* Work instructions *
Every line of the listing belongs in your answer exactly as written; the images do not.

* Data shown *
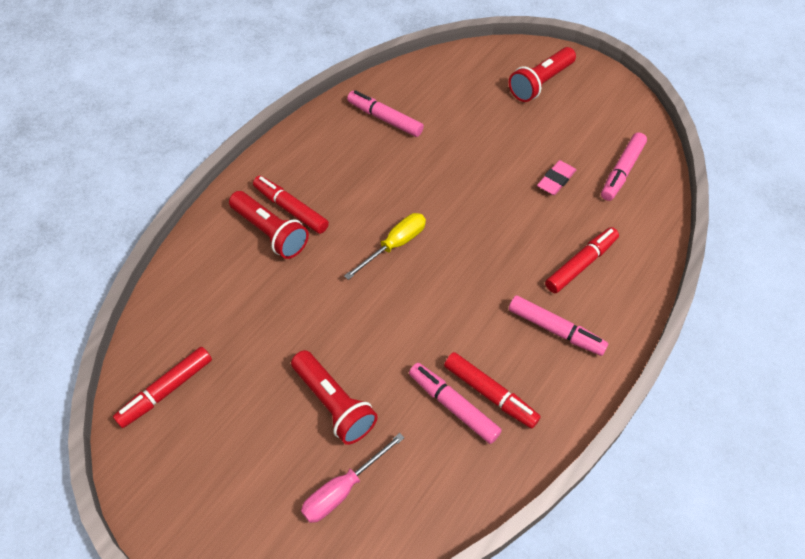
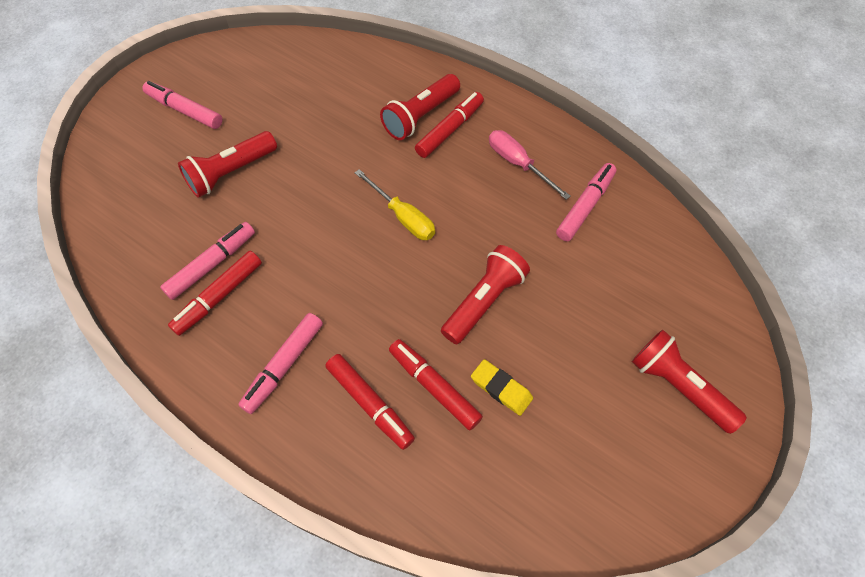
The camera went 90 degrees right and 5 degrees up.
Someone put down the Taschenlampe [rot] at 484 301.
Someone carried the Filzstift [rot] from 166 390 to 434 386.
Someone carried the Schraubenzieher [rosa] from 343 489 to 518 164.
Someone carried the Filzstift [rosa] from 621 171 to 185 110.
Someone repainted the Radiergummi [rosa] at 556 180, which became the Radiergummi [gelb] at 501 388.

* Task response *
The camera went 90 degrees right and 5 degrees up.
Someone put down the Taschenlampe [rot] at 484 301.
Someone carried the Filzstift [rot] from 166 390 to 434 386.
Someone carried the Schraubenzieher [rosa] from 343 489 to 518 164.
Someone carried the Filzstift [rosa] from 621 171 to 185 110.
Someone repainted the Radiergummi [rosa] at 556 180, which became the Radiergummi [gelb] at 501 388.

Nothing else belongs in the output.